• _BRIEF_
Give back every record verbatim, but not the pictures.

• _MATERIALS PROVIDED_

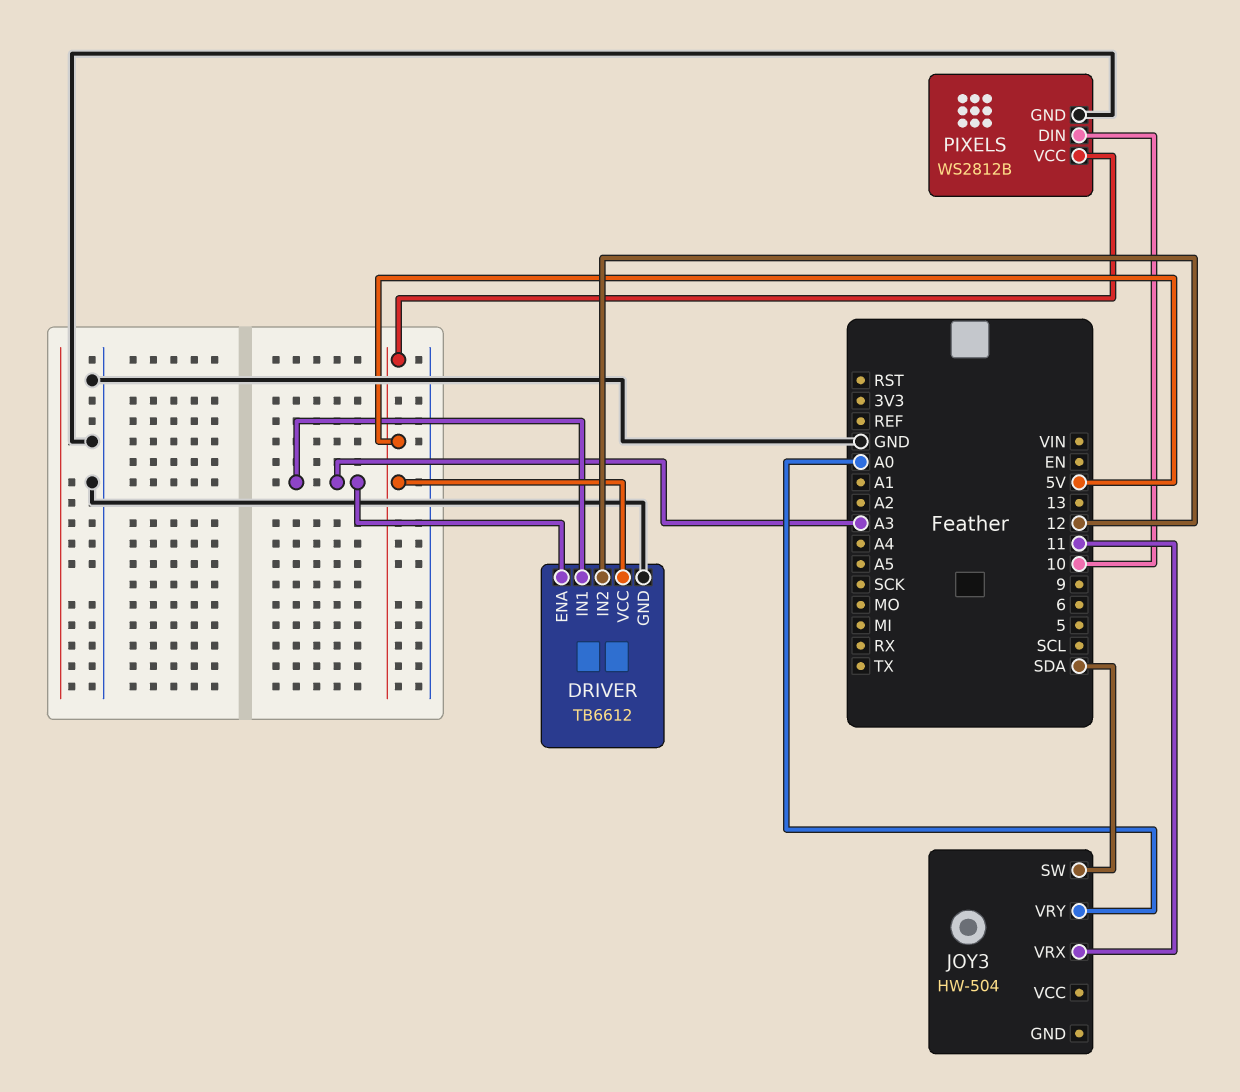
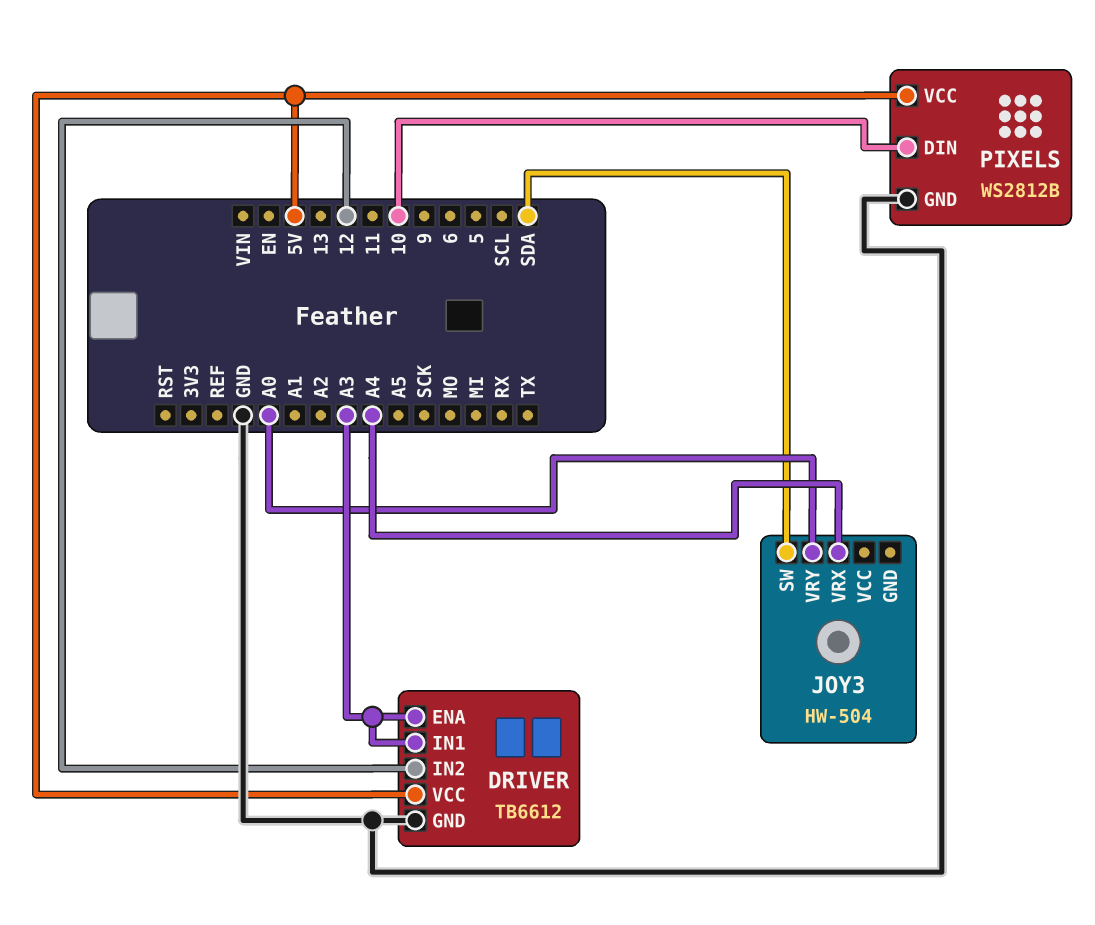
JOY3 pin VRX: 11 -> A4

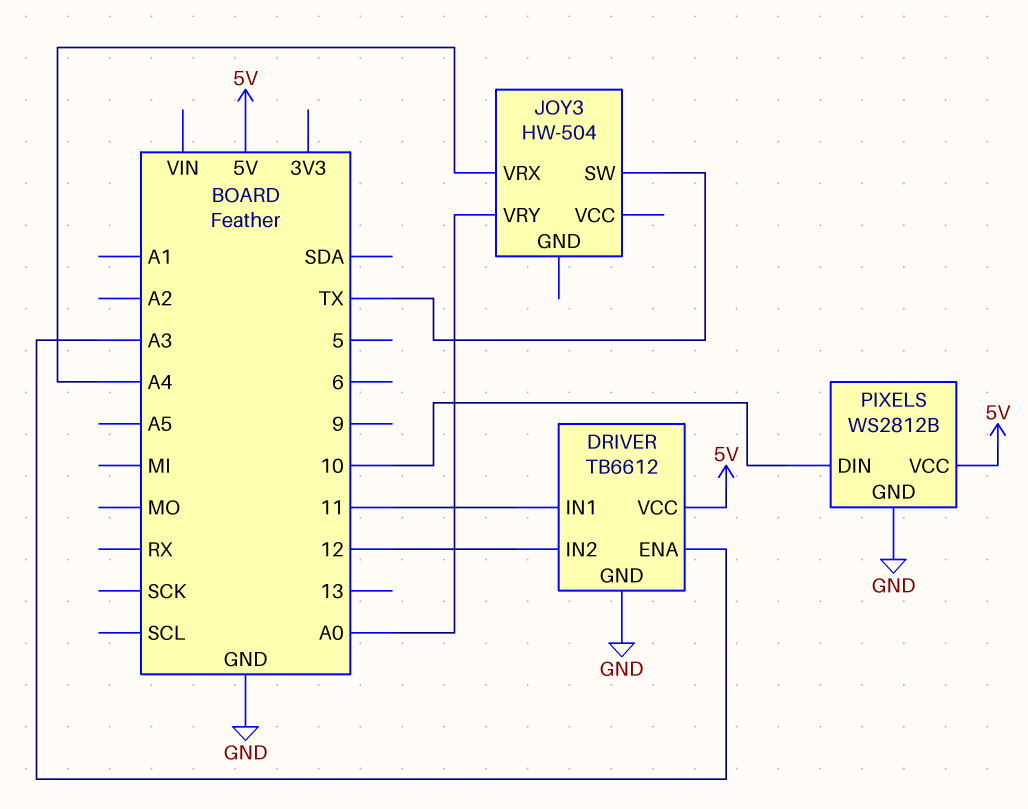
DRIVER pin IN1: A3 -> 11
JOY3 pin SW: SDA -> TX

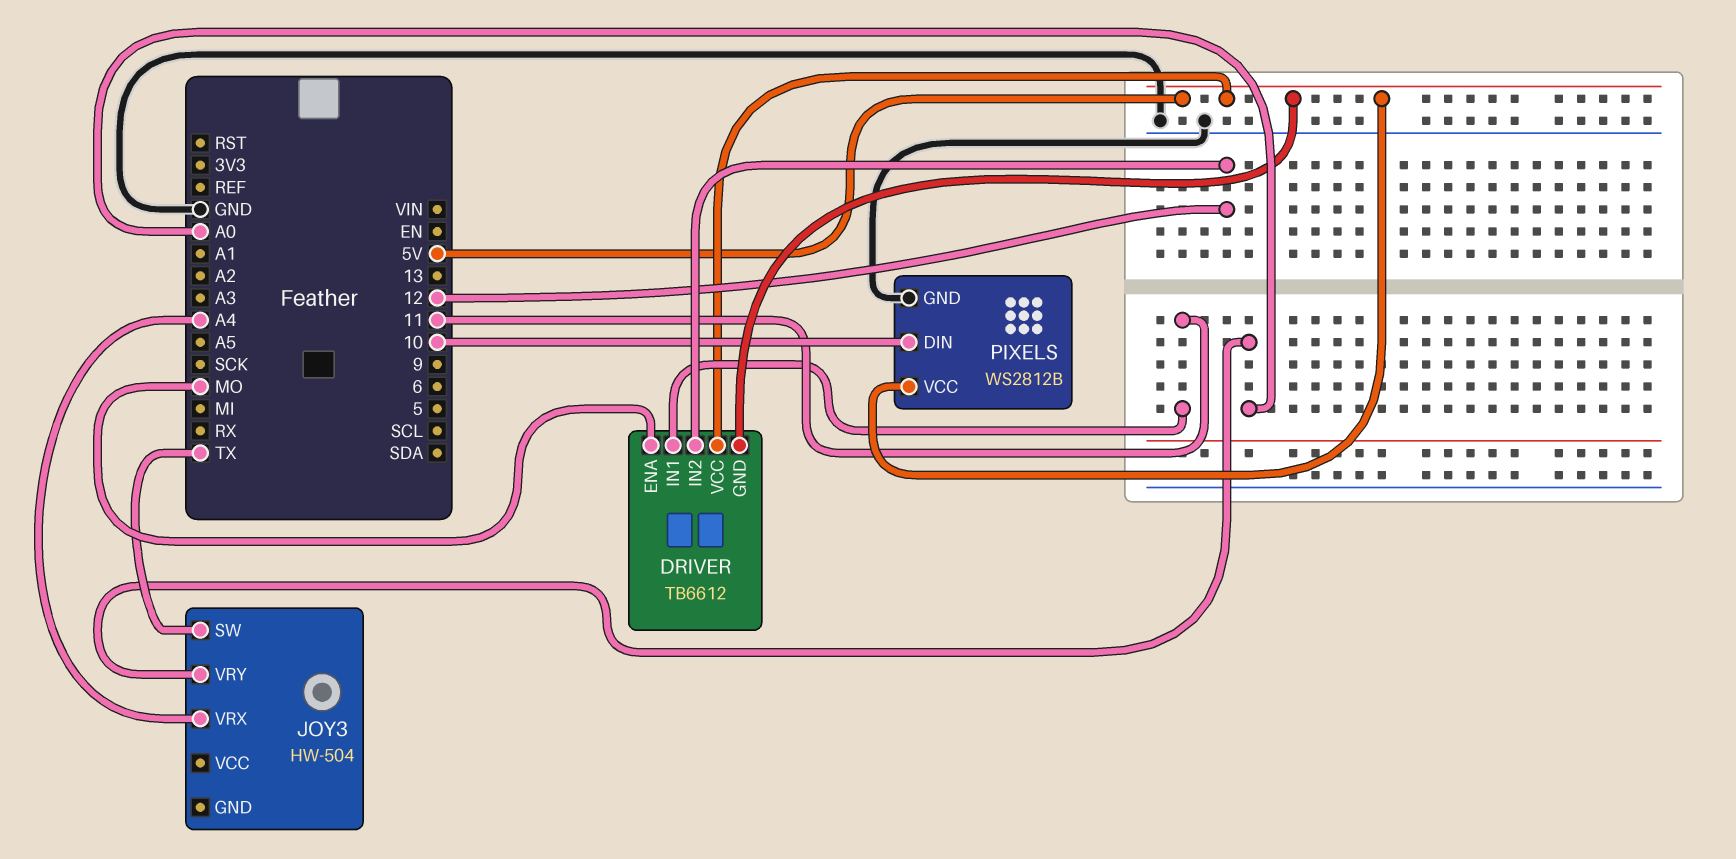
DRIVER pin ENA: A3 -> MO
DRIVER pin GND: GND -> 5V

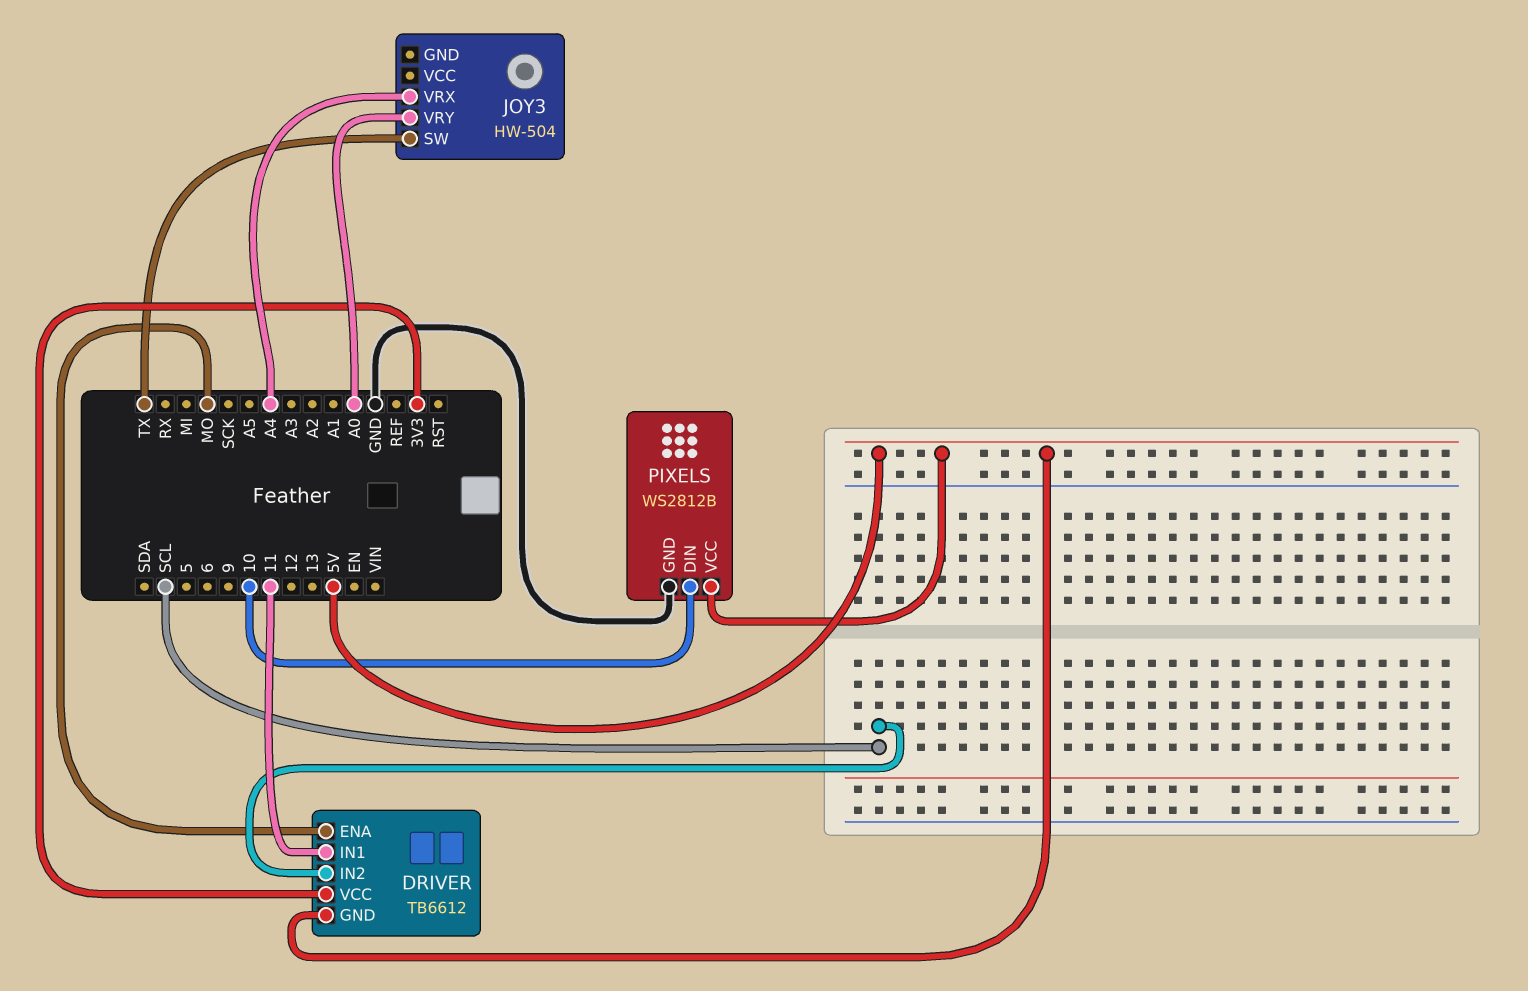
DRIVER pin IN2: 12 -> SCL
DRIVER pin VCC: 5V -> 3V3

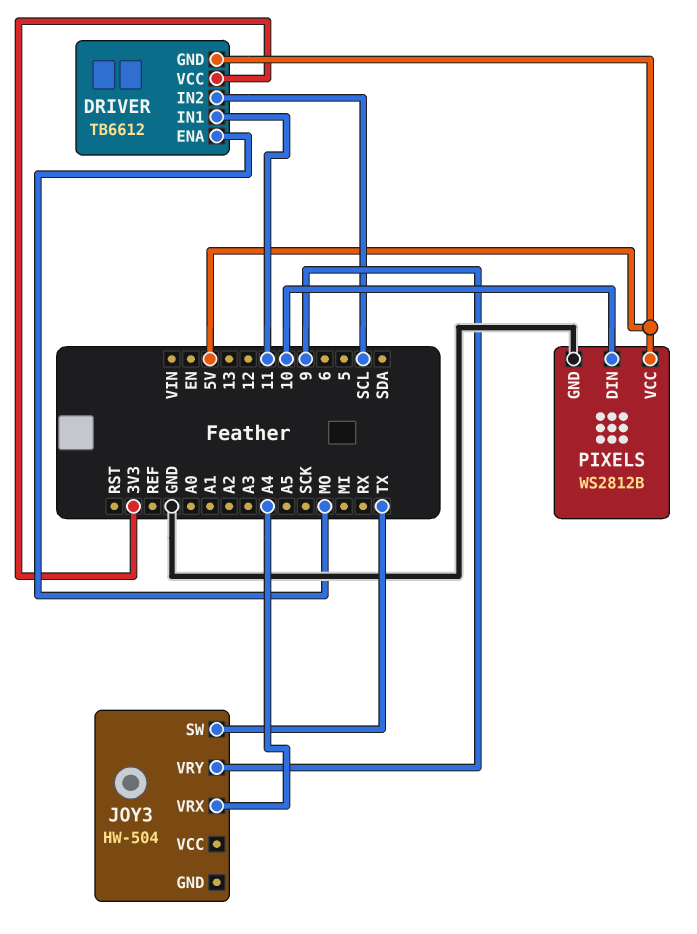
JOY3 pin VRY: A0 -> 9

• _ANSWER BELOW_
JOY3 pin VRX: 11 -> A4

DRIVER pin IN1: A3 -> 11
JOY3 pin SW: SDA -> TX

DRIVER pin ENA: A3 -> MO
DRIVER pin GND: GND -> 5V

DRIVER pin IN2: 12 -> SCL
DRIVER pin VCC: 5V -> 3V3

JOY3 pin VRY: A0 -> 9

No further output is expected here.